■ The input:
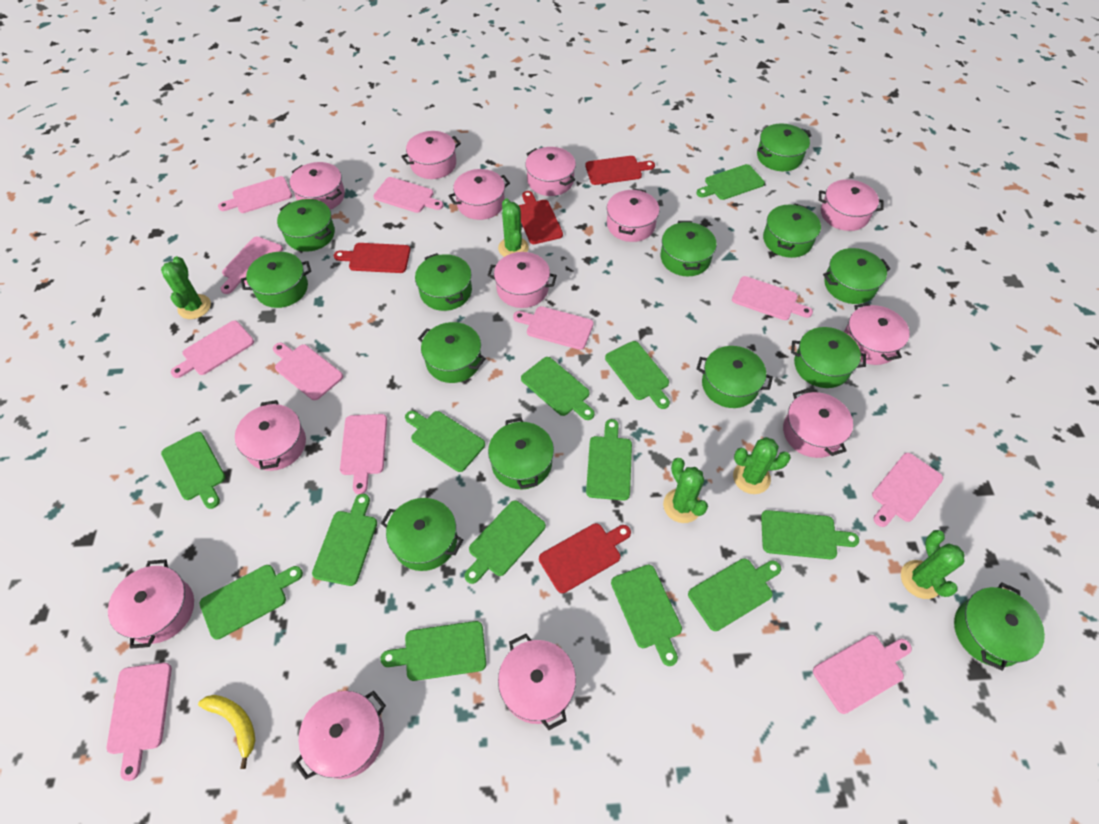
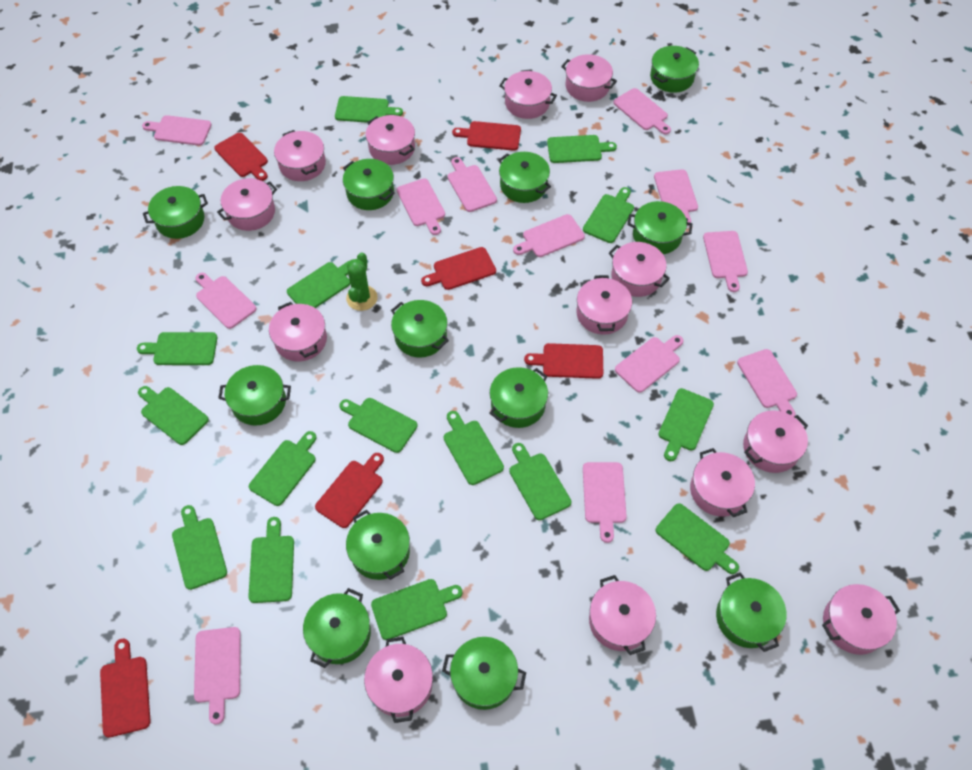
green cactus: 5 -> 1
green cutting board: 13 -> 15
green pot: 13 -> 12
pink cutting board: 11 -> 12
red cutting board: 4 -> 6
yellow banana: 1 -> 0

* * *

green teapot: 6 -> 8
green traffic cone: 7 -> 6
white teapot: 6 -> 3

■ Goal of the exercise:
In the listing above, find the line with "green cactus: 5 -> 1" and the line with "yellow banana: 1 -> 0", then print exactly those two lines and every line between them, and nothing more.

■ Your solution:
green cactus: 5 -> 1
green cutting board: 13 -> 15
green pot: 13 -> 12
pink cutting board: 11 -> 12
red cutting board: 4 -> 6
yellow banana: 1 -> 0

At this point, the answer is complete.